Convert the lines below into a JSON list of strings, one string per line and no blank lines, taking everything from the first line down to the line containing "Vito: 8:50 -> none", both included.

§ EXCERPTED DATA:
== == ==
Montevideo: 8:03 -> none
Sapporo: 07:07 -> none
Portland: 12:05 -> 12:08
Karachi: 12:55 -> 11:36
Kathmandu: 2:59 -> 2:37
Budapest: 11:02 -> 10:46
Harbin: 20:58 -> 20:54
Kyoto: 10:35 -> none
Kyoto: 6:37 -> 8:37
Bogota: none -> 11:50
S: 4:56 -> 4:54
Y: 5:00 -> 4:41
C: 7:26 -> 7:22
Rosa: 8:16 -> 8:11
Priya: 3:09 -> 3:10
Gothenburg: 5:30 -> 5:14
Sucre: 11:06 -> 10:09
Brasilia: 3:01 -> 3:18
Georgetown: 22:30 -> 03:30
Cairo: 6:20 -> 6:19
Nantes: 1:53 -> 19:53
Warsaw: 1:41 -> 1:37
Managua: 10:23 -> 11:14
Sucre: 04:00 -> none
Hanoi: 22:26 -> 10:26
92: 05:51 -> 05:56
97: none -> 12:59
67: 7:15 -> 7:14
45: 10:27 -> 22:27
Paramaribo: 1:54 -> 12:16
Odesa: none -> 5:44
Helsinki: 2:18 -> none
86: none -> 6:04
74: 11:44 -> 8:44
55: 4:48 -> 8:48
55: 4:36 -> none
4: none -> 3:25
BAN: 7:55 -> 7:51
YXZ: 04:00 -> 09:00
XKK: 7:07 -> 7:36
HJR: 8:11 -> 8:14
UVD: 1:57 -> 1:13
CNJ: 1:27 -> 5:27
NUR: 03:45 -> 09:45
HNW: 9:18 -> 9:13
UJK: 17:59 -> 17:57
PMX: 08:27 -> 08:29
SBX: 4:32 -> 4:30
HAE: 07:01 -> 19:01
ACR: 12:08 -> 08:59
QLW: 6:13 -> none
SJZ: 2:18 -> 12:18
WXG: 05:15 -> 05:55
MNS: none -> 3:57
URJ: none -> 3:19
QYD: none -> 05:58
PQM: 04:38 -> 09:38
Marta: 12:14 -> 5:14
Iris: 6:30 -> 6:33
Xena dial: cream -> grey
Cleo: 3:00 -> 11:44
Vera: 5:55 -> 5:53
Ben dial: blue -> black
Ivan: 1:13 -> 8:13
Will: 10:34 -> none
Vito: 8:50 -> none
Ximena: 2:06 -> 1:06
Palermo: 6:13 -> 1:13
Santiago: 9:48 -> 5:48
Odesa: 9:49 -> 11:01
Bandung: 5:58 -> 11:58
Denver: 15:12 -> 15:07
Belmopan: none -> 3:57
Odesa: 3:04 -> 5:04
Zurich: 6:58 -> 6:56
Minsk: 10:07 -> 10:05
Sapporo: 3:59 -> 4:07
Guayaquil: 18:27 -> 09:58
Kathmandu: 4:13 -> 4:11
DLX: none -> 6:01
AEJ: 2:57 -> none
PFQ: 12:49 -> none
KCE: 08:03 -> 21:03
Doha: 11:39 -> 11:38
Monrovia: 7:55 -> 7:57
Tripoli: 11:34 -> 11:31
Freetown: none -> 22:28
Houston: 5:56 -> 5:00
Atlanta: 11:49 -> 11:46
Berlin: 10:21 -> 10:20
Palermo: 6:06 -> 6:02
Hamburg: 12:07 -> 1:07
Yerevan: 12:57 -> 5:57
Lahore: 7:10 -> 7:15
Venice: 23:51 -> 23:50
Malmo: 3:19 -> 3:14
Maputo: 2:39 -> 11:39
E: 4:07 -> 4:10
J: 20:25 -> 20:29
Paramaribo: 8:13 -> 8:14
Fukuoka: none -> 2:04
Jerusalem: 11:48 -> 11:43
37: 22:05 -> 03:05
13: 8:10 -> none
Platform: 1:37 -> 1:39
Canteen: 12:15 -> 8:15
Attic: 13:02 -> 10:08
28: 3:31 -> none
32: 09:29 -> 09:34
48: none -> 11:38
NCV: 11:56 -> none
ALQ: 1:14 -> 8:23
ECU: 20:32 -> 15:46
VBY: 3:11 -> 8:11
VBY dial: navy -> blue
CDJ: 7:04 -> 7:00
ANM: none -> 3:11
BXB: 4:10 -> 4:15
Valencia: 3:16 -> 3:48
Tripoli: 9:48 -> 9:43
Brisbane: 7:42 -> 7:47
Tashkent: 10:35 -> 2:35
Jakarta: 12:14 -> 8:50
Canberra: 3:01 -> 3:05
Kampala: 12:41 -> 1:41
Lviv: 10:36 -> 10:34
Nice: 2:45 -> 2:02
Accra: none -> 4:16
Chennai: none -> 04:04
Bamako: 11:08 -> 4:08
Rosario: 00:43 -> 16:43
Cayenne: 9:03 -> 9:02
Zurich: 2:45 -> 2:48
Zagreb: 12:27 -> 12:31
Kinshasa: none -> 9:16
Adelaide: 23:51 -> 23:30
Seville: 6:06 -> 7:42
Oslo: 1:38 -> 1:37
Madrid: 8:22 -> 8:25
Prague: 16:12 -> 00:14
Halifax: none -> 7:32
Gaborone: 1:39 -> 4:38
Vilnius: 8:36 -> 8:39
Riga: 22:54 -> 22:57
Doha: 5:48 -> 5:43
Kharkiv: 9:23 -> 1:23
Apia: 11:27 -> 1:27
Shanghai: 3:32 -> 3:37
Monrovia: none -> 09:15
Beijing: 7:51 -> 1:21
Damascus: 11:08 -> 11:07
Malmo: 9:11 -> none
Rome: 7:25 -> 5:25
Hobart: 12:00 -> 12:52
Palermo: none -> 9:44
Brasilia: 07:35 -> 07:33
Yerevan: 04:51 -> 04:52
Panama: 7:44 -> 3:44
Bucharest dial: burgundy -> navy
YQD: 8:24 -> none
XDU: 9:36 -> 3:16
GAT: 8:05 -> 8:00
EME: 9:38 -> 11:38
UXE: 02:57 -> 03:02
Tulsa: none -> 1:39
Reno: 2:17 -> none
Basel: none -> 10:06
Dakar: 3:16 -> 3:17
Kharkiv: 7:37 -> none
== == ==
§ CORRECT RESULT:
[
  "Montevideo: 8:03 -> none",
  "Sapporo: 07:07 -> none",
  "Portland: 12:05 -> 12:08",
  "Karachi: 12:55 -> 11:36",
  "Kathmandu: 2:59 -> 2:37",
  "Budapest: 11:02 -> 10:46",
  "Harbin: 20:58 -> 20:54",
  "Kyoto: 10:35 -> none",
  "Kyoto: 6:37 -> 8:37",
  "Bogota: none -> 11:50",
  "S: 4:56 -> 4:54",
  "Y: 5:00 -> 4:41",
  "C: 7:26 -> 7:22",
  "Rosa: 8:16 -> 8:11",
  "Priya: 3:09 -> 3:10",
  "Gothenburg: 5:30 -> 5:14",
  "Sucre: 11:06 -> 10:09",
  "Brasilia: 3:01 -> 3:18",
  "Georgetown: 22:30 -> 03:30",
  "Cairo: 6:20 -> 6:19",
  "Nantes: 1:53 -> 19:53",
  "Warsaw: 1:41 -> 1:37",
  "Managua: 10:23 -> 11:14",
  "Sucre: 04:00 -> none",
  "Hanoi: 22:26 -> 10:26",
  "92: 05:51 -> 05:56",
  "97: none -> 12:59",
  "67: 7:15 -> 7:14",
  "45: 10:27 -> 22:27",
  "Paramaribo: 1:54 -> 12:16",
  "Odesa: none -> 5:44",
  "Helsinki: 2:18 -> none",
  "86: none -> 6:04",
  "74: 11:44 -> 8:44",
  "55: 4:48 -> 8:48",
  "55: 4:36 -> none",
  "4: none -> 3:25",
  "BAN: 7:55 -> 7:51",
  "YXZ: 04:00 -> 09:00",
  "XKK: 7:07 -> 7:36",
  "HJR: 8:11 -> 8:14",
  "UVD: 1:57 -> 1:13",
  "CNJ: 1:27 -> 5:27",
  "NUR: 03:45 -> 09:45",
  "HNW: 9:18 -> 9:13",
  "UJK: 17:59 -> 17:57",
  "PMX: 08:27 -> 08:29",
  "SBX: 4:32 -> 4:30",
  "HAE: 07:01 -> 19:01",
  "ACR: 12:08 -> 08:59",
  "QLW: 6:13 -> none",
  "SJZ: 2:18 -> 12:18",
  "WXG: 05:15 -> 05:55",
  "MNS: none -> 3:57",
  "URJ: none -> 3:19",
  "QYD: none -> 05:58",
  "PQM: 04:38 -> 09:38",
  "Marta: 12:14 -> 5:14",
  "Iris: 6:30 -> 6:33",
  "Xena dial: cream -> grey",
  "Cleo: 3:00 -> 11:44",
  "Vera: 5:55 -> 5:53",
  "Ben dial: blue -> black",
  "Ivan: 1:13 -> 8:13",
  "Will: 10:34 -> none",
  "Vito: 8:50 -> none"
]